■ DATASET RECORDS ■
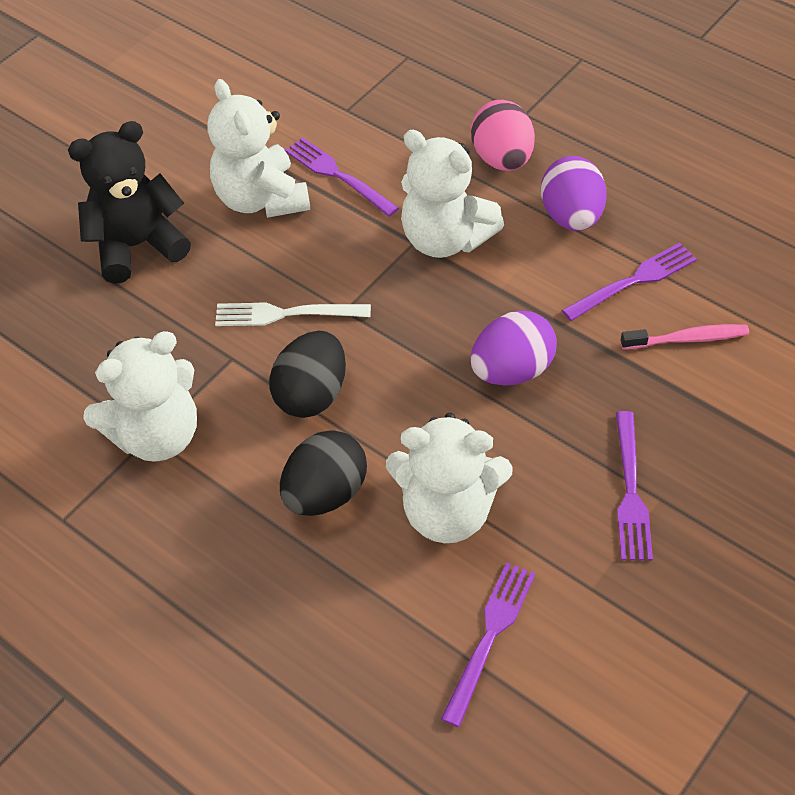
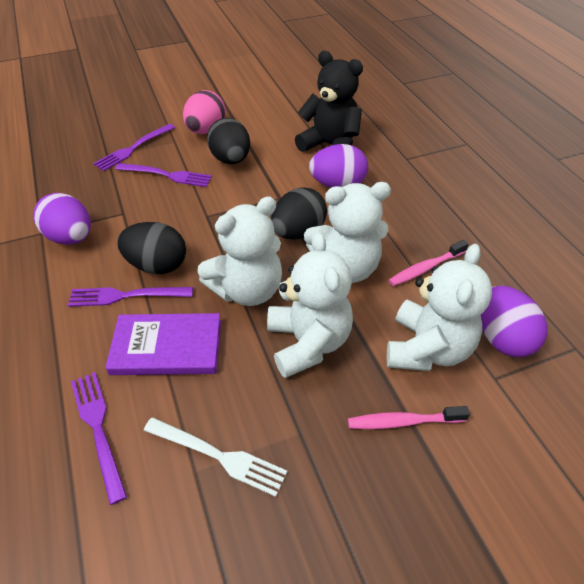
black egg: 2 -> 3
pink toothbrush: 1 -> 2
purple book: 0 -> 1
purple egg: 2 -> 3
...
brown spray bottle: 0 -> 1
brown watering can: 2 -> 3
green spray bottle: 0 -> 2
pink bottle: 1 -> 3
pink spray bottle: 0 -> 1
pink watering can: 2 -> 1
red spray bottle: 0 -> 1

■ PROBLEM REQUIREMENTS ■
Set down, exactly as they appear above, all lines from the one that has "pink spray bottle: 0 -> 1" down to the one that has "red spray bottle: 0 -> 1", including those two and no others.

■ WORKED SOLUTION ■
pink spray bottle: 0 -> 1
pink watering can: 2 -> 1
red spray bottle: 0 -> 1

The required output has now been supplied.